• [INSTRUCTIONS FOR THE TASK] Down to the last line, reproduce the data below exactly.

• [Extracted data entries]

== Segment start ==

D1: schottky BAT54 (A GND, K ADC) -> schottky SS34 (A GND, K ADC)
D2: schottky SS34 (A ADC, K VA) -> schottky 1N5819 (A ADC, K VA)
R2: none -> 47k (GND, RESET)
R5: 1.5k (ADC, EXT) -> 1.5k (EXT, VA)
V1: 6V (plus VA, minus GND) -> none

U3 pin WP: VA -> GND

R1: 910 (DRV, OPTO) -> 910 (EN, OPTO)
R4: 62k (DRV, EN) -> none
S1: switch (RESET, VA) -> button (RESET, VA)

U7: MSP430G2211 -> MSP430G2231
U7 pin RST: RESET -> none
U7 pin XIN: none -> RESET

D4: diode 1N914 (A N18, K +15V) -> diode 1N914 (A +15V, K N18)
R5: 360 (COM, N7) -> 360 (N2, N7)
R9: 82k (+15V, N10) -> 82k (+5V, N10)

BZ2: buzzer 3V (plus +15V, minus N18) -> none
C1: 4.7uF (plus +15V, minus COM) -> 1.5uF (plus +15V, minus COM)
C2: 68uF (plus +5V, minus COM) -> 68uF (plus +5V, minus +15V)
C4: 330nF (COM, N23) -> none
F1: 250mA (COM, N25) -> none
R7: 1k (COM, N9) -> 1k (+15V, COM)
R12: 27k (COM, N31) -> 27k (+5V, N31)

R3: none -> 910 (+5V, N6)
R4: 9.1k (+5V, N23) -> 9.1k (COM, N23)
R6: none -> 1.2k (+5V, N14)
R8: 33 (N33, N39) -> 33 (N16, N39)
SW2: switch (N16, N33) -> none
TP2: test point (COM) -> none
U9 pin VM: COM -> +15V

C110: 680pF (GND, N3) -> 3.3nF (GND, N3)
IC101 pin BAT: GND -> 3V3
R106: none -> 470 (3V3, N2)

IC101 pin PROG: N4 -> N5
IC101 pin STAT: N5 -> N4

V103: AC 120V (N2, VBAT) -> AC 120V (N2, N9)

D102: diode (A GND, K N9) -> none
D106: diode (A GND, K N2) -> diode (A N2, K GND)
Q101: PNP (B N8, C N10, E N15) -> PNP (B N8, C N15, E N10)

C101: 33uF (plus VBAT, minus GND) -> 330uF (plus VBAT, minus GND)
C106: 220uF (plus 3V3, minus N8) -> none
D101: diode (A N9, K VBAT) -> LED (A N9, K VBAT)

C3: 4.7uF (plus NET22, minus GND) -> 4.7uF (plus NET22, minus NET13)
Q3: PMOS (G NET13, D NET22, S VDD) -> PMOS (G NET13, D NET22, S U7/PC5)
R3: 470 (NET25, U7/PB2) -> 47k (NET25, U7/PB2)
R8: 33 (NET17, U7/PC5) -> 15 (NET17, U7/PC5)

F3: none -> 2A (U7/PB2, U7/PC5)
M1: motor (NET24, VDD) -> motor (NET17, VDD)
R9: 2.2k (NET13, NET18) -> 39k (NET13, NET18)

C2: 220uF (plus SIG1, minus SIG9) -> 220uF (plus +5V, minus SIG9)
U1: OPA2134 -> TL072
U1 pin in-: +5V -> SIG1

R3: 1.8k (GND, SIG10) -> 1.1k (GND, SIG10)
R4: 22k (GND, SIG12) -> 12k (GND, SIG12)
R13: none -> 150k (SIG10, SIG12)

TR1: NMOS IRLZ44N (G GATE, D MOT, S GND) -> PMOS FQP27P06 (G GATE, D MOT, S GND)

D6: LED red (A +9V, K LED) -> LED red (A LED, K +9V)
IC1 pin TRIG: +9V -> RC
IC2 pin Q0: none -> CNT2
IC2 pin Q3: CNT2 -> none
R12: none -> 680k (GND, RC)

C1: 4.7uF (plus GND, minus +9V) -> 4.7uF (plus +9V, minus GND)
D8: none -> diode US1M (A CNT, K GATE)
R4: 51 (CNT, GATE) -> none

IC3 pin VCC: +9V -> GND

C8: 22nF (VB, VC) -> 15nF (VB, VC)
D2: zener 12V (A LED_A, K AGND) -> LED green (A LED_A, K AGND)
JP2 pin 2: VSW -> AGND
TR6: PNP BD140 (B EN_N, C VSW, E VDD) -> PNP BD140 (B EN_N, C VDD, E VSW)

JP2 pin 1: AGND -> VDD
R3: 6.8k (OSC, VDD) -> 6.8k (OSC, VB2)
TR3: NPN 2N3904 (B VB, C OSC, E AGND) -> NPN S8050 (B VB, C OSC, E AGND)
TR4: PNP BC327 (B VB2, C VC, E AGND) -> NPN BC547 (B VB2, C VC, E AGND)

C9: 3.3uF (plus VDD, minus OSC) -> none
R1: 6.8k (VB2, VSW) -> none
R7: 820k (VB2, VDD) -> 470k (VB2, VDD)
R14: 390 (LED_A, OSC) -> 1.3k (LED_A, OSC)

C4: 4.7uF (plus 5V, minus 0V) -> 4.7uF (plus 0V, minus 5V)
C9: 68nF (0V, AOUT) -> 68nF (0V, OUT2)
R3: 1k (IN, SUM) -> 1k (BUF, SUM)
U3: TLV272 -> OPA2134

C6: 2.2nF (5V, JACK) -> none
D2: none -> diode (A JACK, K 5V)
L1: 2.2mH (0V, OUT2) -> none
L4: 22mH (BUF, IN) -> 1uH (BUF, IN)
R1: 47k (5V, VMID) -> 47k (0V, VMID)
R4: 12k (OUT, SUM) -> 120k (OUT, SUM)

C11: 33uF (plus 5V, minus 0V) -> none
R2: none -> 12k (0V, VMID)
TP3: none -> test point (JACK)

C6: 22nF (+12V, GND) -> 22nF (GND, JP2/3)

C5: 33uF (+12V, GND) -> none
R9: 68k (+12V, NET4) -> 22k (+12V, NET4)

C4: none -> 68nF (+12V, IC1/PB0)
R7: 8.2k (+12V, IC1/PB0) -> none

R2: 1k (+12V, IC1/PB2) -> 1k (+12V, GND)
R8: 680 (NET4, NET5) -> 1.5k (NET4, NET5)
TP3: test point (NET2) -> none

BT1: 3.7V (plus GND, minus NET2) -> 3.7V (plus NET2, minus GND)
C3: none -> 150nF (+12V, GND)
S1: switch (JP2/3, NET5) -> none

== Segment end ==

• [RESPONSE TO THE EXERCISE]
D1: schottky BAT54 (A GND, K ADC) -> schottky SS34 (A GND, K ADC)
D2: schottky SS34 (A ADC, K VA) -> schottky 1N5819 (A ADC, K VA)
R2: none -> 47k (GND, RESET)
R5: 1.5k (ADC, EXT) -> 1.5k (EXT, VA)
V1: 6V (plus VA, minus GND) -> none

U3 pin WP: VA -> GND

R1: 910 (DRV, OPTO) -> 910 (EN, OPTO)
R4: 62k (DRV, EN) -> none
S1: switch (RESET, VA) -> button (RESET, VA)

U7: MSP430G2211 -> MSP430G2231
U7 pin RST: RESET -> none
U7 pin XIN: none -> RESET

D4: diode 1N914 (A N18, K +15V) -> diode 1N914 (A +15V, K N18)
R5: 360 (COM, N7) -> 360 (N2, N7)
R9: 82k (+15V, N10) -> 82k (+5V, N10)

BZ2: buzzer 3V (plus +15V, minus N18) -> none
C1: 4.7uF (plus +15V, minus COM) -> 1.5uF (plus +15V, minus COM)
C2: 68uF (plus +5V, minus COM) -> 68uF (plus +5V, minus +15V)
C4: 330nF (COM, N23) -> none
F1: 250mA (COM, N25) -> none
R7: 1k (COM, N9) -> 1k (+15V, COM)
R12: 27k (COM, N31) -> 27k (+5V, N31)

R3: none -> 910 (+5V, N6)
R4: 9.1k (+5V, N23) -> 9.1k (COM, N23)
R6: none -> 1.2k (+5V, N14)
R8: 33 (N33, N39) -> 33 (N16, N39)
SW2: switch (N16, N33) -> none
TP2: test point (COM) -> none
U9 pin VM: COM -> +15V

C110: 680pF (GND, N3) -> 3.3nF (GND, N3)
IC101 pin BAT: GND -> 3V3
R106: none -> 470 (3V3, N2)

IC101 pin PROG: N4 -> N5
IC101 pin STAT: N5 -> N4

V103: AC 120V (N2, VBAT) -> AC 120V (N2, N9)

D102: diode (A GND, K N9) -> none
D106: diode (A GND, K N2) -> diode (A N2, K GND)
Q101: PNP (B N8, C N10, E N15) -> PNP (B N8, C N15, E N10)

C101: 33uF (plus VBAT, minus GND) -> 330uF (plus VBAT, minus GND)
C106: 220uF (plus 3V3, minus N8) -> none
D101: diode (A N9, K VBAT) -> LED (A N9, K VBAT)

C3: 4.7uF (plus NET22, minus GND) -> 4.7uF (plus NET22, minus NET13)
Q3: PMOS (G NET13, D NET22, S VDD) -> PMOS (G NET13, D NET22, S U7/PC5)
R3: 470 (NET25, U7/PB2) -> 47k (NET25, U7/PB2)
R8: 33 (NET17, U7/PC5) -> 15 (NET17, U7/PC5)

F3: none -> 2A (U7/PB2, U7/PC5)
M1: motor (NET24, VDD) -> motor (NET17, VDD)
R9: 2.2k (NET13, NET18) -> 39k (NET13, NET18)

C2: 220uF (plus SIG1, minus SIG9) -> 220uF (plus +5V, minus SIG9)
U1: OPA2134 -> TL072
U1 pin in-: +5V -> SIG1

R3: 1.8k (GND, SIG10) -> 1.1k (GND, SIG10)
R4: 22k (GND, SIG12) -> 12k (GND, SIG12)
R13: none -> 150k (SIG10, SIG12)

TR1: NMOS IRLZ44N (G GATE, D MOT, S GND) -> PMOS FQP27P06 (G GATE, D MOT, S GND)

D6: LED red (A +9V, K LED) -> LED red (A LED, K +9V)
IC1 pin TRIG: +9V -> RC
IC2 pin Q0: none -> CNT2
IC2 pin Q3: CNT2 -> none
R12: none -> 680k (GND, RC)

C1: 4.7uF (plus GND, minus +9V) -> 4.7uF (plus +9V, minus GND)
D8: none -> diode US1M (A CNT, K GATE)
R4: 51 (CNT, GATE) -> none

IC3 pin VCC: +9V -> GND

C8: 22nF (VB, VC) -> 15nF (VB, VC)
D2: zener 12V (A LED_A, K AGND) -> LED green (A LED_A, K AGND)
JP2 pin 2: VSW -> AGND
TR6: PNP BD140 (B EN_N, C VSW, E VDD) -> PNP BD140 (B EN_N, C VDD, E VSW)

JP2 pin 1: AGND -> VDD
R3: 6.8k (OSC, VDD) -> 6.8k (OSC, VB2)
TR3: NPN 2N3904 (B VB, C OSC, E AGND) -> NPN S8050 (B VB, C OSC, E AGND)
TR4: PNP BC327 (B VB2, C VC, E AGND) -> NPN BC547 (B VB2, C VC, E AGND)

C9: 3.3uF (plus VDD, minus OSC) -> none
R1: 6.8k (VB2, VSW) -> none
R7: 820k (VB2, VDD) -> 470k (VB2, VDD)
R14: 390 (LED_A, OSC) -> 1.3k (LED_A, OSC)

C4: 4.7uF (plus 5V, minus 0V) -> 4.7uF (plus 0V, minus 5V)
C9: 68nF (0V, AOUT) -> 68nF (0V, OUT2)
R3: 1k (IN, SUM) -> 1k (BUF, SUM)
U3: TLV272 -> OPA2134

C6: 2.2nF (5V, JACK) -> none
D2: none -> diode (A JACK, K 5V)
L1: 2.2mH (0V, OUT2) -> none
L4: 22mH (BUF, IN) -> 1uH (BUF, IN)
R1: 47k (5V, VMID) -> 47k (0V, VMID)
R4: 12k (OUT, SUM) -> 120k (OUT, SUM)

C11: 33uF (plus 5V, minus 0V) -> none
R2: none -> 12k (0V, VMID)
TP3: none -> test point (JACK)

C6: 22nF (+12V, GND) -> 22nF (GND, JP2/3)

C5: 33uF (+12V, GND) -> none
R9: 68k (+12V, NET4) -> 22k (+12V, NET4)

C4: none -> 68nF (+12V, IC1/PB0)
R7: 8.2k (+12V, IC1/PB0) -> none

R2: 1k (+12V, IC1/PB2) -> 1k (+12V, GND)
R8: 680 (NET4, NET5) -> 1.5k (NET4, NET5)
TP3: test point (NET2) -> none

BT1: 3.7V (plus GND, minus NET2) -> 3.7V (plus NET2, minus GND)
C3: none -> 150nF (+12V, GND)
S1: switch (JP2/3, NET5) -> none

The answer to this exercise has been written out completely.